• GOAL OF THE EXERCISE:
Omitting all images, output the entries that follow exactly as written.

• EXTRACTED MATERIAL:
+++++
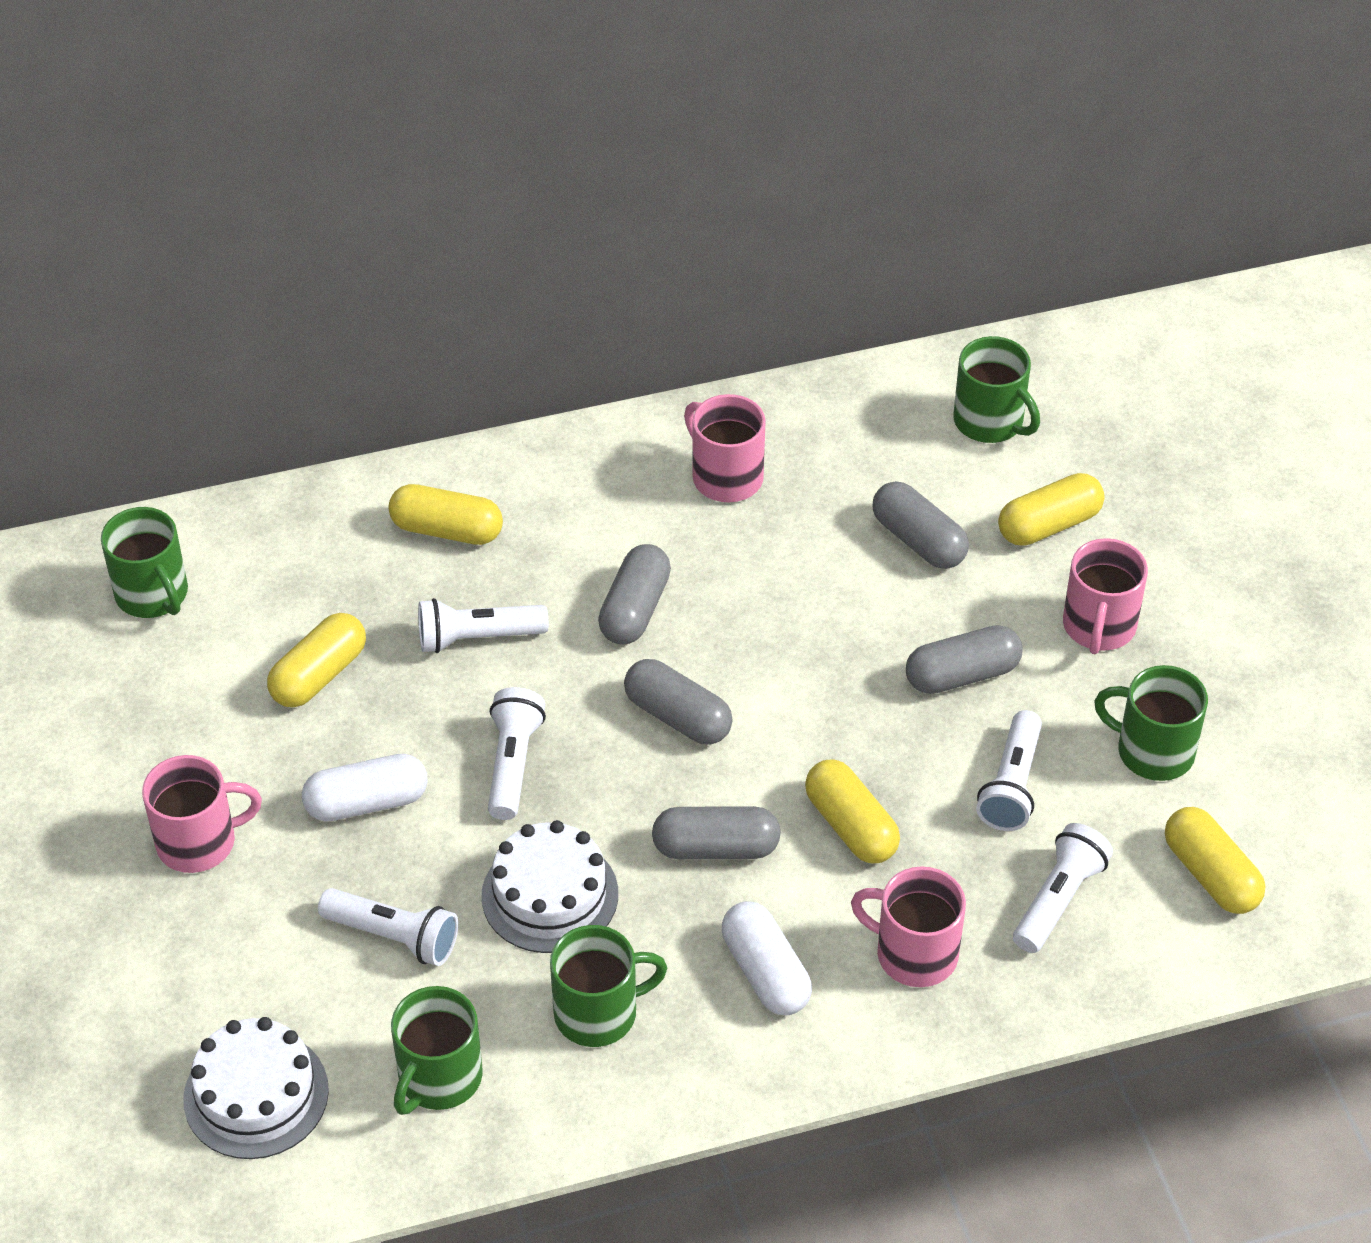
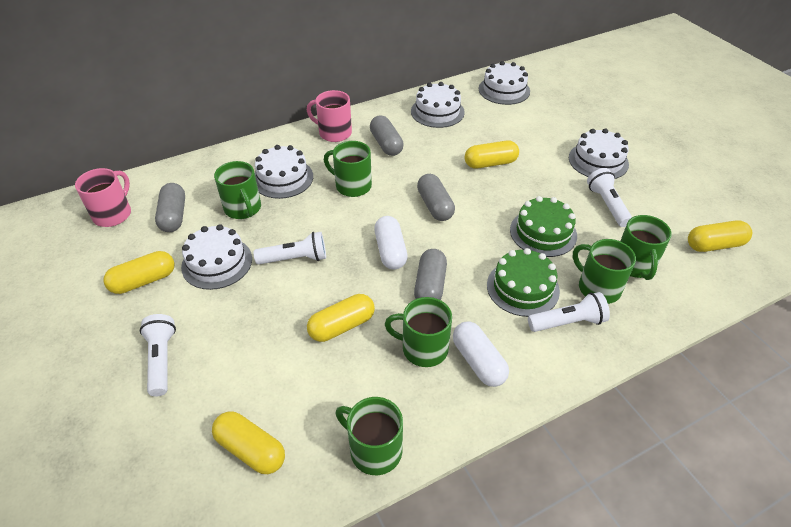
green cake: 0 -> 2
green mug: 5 -> 6
grey capsule: 5 -> 4
pink mug: 4 -> 2
white cake: 2 -> 5
white flashlight: 5 -> 4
+++++
• TASK SOLUTION:
green cake: 0 -> 2
green mug: 5 -> 6
grey capsule: 5 -> 4
pink mug: 4 -> 2
white cake: 2 -> 5
white flashlight: 5 -> 4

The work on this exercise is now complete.